WORK ITEM>
Only the pictures should be left out; write out all other data exactly.

[Stored items]
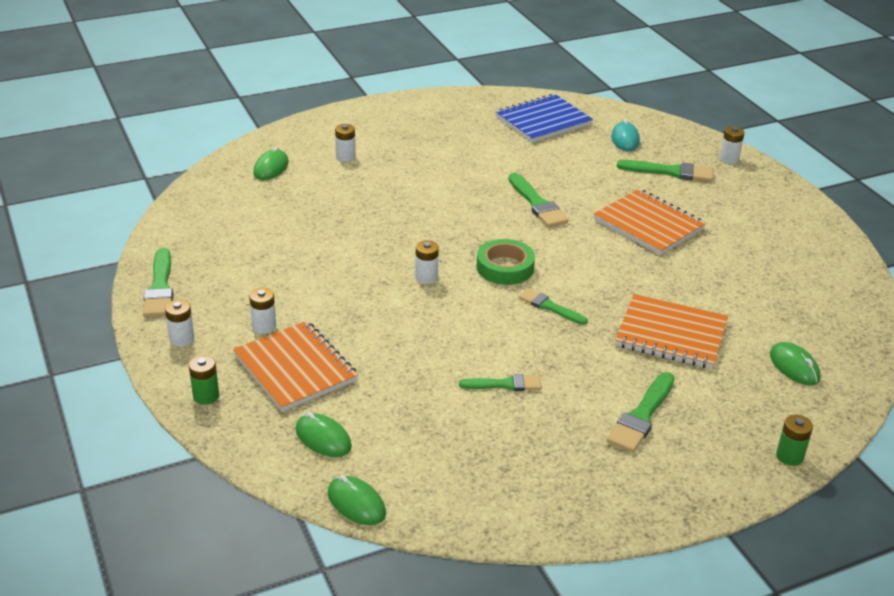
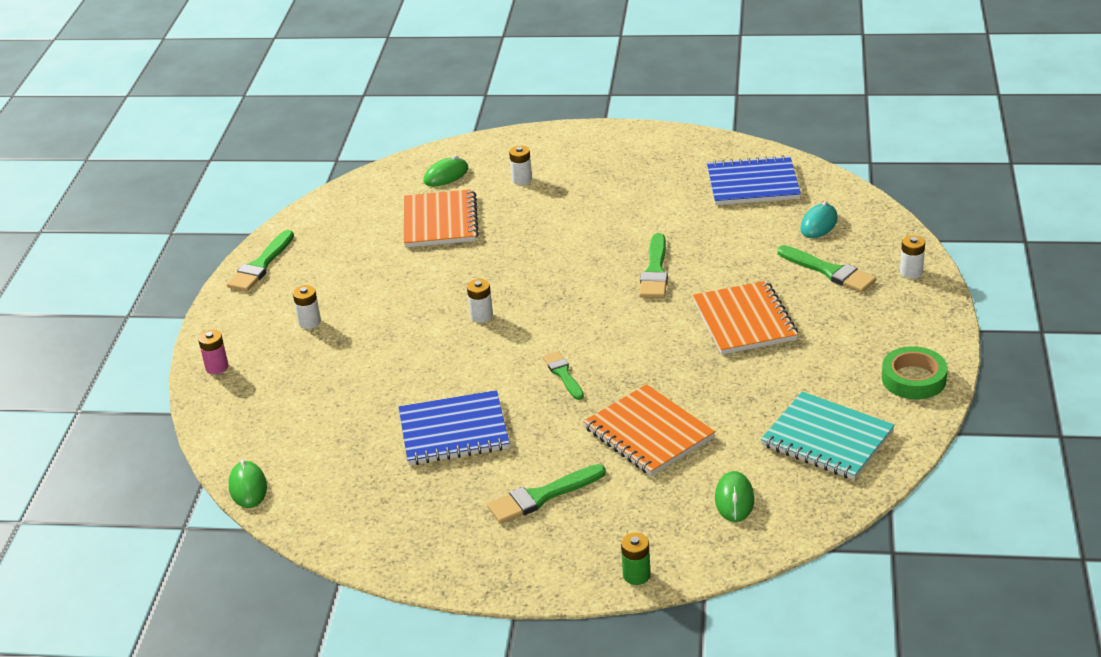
camera: 35 degrees right, 0 degrees up
(182, 339) = (240, 314): white battery -> none
(206, 396) = (217, 367): green battery -> pink battery
(295, 368) = (301, 365): orange notebook -> orange notebook (440, 221)
(323, 438) = (270, 429): green mouse -> none
(505, 267) = (560, 326): green tape -> green tape (913, 379)
(505, 384) = (454, 431): green brush -> blue notebook
(807, 297) = (827, 439): none -> turquoise notebook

SOLUTION TO THE PROBLEM>
camera: 35 degrees right, 0 degrees up
(182, 339) = (240, 314): white battery -> none
(206, 396) = (217, 367): green battery -> pink battery
(295, 368) = (301, 365): orange notebook -> orange notebook (440, 221)
(323, 438) = (270, 429): green mouse -> none
(505, 267) = (560, 326): green tape -> green tape (913, 379)
(505, 384) = (454, 431): green brush -> blue notebook
(807, 297) = (827, 439): none -> turquoise notebook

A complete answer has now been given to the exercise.